• **Work instructions**: Exactly the lines from the start of the data through the line containing "105 degrees clockwise |" should be output, with both ends kept and nothing added.

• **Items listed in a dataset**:
>>>>>

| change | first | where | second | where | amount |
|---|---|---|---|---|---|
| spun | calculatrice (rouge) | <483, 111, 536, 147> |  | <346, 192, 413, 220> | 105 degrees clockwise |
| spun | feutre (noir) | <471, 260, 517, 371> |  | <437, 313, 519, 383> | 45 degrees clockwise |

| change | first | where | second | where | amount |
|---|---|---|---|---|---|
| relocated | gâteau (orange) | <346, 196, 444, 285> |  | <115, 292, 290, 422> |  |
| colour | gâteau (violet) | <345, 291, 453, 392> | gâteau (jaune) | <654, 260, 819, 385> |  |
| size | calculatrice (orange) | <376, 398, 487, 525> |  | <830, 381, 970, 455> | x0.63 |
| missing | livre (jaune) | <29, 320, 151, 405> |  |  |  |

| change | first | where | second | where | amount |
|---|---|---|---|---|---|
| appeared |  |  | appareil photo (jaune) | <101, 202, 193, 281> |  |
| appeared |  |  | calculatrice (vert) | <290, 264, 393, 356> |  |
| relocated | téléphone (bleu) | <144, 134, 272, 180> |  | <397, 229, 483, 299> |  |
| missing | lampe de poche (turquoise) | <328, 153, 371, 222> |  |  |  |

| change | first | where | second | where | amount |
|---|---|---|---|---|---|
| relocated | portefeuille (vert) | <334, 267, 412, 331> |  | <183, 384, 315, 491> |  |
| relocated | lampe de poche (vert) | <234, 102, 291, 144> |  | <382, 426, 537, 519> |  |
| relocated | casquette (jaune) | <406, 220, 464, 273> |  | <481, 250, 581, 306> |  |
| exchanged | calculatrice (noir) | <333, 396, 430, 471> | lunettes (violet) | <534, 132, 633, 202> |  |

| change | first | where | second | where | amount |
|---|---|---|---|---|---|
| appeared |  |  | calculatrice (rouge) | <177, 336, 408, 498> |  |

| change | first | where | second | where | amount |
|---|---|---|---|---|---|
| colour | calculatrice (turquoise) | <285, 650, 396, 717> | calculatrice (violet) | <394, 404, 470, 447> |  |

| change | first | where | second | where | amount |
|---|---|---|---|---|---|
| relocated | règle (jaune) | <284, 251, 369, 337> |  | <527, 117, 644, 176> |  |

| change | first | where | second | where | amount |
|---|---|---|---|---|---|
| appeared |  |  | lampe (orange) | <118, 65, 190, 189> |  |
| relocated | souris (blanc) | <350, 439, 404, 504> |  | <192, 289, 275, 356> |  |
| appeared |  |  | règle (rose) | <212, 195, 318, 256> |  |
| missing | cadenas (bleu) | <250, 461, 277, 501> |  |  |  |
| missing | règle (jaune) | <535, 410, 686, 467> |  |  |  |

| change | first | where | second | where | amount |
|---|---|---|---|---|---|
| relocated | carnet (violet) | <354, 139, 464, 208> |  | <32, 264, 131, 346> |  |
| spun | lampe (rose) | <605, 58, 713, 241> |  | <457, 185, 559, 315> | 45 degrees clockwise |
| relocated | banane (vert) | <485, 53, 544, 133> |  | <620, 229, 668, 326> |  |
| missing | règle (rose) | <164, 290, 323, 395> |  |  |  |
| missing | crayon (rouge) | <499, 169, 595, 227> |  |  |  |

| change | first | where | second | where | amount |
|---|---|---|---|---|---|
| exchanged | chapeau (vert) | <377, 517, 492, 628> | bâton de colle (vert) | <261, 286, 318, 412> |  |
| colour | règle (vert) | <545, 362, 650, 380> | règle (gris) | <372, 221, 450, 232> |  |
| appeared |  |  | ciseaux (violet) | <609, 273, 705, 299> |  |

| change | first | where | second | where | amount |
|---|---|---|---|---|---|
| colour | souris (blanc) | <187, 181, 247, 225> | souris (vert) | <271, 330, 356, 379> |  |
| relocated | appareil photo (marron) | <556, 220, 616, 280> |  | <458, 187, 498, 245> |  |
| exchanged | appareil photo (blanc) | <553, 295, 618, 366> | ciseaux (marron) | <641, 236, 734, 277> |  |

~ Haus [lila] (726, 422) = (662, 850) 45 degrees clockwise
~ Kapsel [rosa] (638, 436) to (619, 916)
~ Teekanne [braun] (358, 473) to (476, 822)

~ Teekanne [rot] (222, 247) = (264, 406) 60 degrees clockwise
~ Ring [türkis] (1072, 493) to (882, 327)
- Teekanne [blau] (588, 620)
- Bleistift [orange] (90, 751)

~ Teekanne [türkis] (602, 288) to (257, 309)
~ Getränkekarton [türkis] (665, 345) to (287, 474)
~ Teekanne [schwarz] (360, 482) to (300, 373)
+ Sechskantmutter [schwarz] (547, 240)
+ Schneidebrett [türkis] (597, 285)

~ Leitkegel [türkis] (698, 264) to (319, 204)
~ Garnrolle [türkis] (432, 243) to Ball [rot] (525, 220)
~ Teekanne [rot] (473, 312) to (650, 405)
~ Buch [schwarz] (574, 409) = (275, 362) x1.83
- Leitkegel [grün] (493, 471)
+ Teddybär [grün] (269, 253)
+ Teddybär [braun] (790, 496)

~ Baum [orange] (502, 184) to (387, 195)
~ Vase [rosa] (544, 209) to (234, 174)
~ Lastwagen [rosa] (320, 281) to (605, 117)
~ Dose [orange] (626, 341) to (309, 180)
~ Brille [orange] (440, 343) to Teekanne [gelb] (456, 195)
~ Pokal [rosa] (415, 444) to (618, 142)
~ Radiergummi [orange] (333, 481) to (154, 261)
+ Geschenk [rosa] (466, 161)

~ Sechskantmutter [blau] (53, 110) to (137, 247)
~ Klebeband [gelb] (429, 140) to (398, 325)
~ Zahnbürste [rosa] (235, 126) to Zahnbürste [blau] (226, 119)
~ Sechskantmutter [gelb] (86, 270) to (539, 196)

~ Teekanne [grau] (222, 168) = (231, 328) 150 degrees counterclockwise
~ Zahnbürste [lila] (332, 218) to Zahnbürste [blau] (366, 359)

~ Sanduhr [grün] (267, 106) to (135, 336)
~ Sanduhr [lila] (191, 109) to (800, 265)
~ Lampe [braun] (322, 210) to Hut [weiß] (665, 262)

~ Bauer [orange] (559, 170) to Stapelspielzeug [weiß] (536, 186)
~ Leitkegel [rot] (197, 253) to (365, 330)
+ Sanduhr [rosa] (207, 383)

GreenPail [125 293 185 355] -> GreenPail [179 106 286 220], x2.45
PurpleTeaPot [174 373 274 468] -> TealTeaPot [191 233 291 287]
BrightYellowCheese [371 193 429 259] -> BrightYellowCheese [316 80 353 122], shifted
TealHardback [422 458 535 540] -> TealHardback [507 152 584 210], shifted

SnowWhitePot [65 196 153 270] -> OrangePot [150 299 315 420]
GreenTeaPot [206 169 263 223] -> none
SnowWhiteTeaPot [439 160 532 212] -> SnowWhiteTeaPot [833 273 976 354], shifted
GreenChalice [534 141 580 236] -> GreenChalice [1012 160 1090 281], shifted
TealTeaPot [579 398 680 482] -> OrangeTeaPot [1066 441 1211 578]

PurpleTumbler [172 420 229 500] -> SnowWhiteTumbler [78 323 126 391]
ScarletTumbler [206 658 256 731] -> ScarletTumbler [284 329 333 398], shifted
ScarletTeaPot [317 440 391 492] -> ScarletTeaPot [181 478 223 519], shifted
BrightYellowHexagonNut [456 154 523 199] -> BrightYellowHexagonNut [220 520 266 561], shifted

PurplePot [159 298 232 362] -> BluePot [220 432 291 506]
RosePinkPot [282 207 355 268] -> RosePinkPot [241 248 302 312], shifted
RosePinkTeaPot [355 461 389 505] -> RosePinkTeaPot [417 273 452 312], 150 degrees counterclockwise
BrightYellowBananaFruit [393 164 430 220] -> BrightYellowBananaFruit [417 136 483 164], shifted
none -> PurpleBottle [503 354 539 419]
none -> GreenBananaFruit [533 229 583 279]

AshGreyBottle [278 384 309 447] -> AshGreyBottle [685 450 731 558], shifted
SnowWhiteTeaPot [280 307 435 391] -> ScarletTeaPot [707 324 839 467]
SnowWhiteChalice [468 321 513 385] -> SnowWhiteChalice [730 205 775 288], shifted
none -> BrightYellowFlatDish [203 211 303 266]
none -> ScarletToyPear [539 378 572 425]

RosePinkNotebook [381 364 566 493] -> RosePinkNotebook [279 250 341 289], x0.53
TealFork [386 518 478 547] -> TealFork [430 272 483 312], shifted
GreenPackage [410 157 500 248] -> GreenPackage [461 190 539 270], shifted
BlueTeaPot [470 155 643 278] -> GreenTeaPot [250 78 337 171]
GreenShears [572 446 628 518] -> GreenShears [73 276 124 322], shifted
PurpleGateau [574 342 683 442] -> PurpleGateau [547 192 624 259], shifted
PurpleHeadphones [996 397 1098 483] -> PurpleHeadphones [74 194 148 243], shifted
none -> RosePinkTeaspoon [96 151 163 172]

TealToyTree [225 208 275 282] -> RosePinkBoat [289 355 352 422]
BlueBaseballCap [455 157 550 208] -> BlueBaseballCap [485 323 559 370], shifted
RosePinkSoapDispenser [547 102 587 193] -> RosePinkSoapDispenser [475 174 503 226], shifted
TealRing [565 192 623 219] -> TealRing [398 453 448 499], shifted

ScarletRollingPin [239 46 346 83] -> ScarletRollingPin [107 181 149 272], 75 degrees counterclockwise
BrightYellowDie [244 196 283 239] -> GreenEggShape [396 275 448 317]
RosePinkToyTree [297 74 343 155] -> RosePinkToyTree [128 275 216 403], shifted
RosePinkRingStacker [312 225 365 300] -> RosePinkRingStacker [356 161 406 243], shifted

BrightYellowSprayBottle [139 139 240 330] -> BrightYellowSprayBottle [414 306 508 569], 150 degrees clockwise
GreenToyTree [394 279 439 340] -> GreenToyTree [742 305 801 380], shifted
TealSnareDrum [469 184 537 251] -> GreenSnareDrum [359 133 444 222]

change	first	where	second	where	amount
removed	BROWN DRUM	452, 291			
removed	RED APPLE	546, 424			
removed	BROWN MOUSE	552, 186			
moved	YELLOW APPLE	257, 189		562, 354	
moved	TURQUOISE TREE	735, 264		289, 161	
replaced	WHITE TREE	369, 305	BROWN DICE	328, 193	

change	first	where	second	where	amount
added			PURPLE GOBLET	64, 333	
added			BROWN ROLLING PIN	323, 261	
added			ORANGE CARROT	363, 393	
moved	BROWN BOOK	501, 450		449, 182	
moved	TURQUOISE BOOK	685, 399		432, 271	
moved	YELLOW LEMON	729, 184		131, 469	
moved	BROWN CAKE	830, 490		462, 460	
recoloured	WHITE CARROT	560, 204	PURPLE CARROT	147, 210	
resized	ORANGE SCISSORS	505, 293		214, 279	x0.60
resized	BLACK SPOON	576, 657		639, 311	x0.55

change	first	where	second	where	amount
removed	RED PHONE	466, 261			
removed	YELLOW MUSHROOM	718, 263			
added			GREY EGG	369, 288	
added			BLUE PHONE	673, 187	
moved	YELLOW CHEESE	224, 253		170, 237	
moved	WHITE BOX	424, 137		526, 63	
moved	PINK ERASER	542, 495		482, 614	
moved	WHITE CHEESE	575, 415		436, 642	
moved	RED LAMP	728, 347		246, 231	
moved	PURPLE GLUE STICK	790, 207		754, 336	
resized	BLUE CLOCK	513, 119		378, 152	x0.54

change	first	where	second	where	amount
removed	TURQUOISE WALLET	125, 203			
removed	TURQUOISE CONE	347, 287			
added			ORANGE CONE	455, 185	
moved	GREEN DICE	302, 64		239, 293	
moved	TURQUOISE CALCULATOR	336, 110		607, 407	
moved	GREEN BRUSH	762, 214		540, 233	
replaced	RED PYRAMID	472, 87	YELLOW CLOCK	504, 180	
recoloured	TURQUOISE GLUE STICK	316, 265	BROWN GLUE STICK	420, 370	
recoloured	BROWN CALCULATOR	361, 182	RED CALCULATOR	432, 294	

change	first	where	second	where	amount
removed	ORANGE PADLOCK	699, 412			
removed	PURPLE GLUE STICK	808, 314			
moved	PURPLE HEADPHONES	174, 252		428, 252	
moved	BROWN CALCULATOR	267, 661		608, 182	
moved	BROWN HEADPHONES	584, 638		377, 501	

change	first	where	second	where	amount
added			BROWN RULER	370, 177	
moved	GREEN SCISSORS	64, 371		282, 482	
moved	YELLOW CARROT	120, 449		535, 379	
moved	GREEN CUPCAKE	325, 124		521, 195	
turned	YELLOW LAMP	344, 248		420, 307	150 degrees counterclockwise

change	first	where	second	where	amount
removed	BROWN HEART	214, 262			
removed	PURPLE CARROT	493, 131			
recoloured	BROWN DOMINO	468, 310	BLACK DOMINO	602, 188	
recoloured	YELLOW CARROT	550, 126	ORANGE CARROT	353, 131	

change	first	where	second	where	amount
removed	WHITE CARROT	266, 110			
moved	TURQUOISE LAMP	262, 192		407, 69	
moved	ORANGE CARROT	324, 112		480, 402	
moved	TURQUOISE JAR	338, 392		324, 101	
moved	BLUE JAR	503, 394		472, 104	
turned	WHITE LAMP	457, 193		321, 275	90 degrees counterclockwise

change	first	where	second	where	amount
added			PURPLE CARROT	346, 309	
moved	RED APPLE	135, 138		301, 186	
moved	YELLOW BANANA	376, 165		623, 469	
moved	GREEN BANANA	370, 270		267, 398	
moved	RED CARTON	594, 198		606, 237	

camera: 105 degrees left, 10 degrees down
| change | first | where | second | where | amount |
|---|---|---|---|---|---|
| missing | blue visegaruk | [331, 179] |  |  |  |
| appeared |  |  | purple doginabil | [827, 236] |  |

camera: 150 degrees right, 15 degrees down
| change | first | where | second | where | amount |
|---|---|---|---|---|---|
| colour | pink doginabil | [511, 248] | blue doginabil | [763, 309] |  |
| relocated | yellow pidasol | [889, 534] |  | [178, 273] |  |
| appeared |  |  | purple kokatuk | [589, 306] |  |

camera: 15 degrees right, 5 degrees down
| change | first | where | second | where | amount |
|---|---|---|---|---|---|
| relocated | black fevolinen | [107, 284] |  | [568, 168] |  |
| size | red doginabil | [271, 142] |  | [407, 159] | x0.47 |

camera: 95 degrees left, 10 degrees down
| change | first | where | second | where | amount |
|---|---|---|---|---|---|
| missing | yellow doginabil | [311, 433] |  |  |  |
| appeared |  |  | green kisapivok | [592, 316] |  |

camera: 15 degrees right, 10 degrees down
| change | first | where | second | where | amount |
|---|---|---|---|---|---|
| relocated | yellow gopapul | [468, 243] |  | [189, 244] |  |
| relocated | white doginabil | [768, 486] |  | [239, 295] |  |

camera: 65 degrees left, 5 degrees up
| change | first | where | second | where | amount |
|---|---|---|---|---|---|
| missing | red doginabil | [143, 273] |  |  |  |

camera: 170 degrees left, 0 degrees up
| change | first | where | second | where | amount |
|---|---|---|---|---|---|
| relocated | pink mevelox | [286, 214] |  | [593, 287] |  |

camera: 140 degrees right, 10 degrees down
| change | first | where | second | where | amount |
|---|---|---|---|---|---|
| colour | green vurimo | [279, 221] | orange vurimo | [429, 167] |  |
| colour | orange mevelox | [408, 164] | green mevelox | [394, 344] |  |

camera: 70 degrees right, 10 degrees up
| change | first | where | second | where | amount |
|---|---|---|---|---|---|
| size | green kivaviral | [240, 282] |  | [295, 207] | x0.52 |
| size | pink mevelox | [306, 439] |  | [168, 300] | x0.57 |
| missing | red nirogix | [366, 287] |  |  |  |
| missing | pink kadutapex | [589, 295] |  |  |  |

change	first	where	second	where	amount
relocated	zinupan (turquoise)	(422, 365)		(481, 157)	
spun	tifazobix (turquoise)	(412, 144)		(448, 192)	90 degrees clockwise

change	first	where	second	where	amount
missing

<<<<<

• **Result of the task**:
| change | first | where | second | where | amount |
|---|---|---|---|---|---|
| spun | calculatrice (rouge) | <483, 111, 536, 147> |  | <346, 192, 413, 220> | 105 degrees clockwise |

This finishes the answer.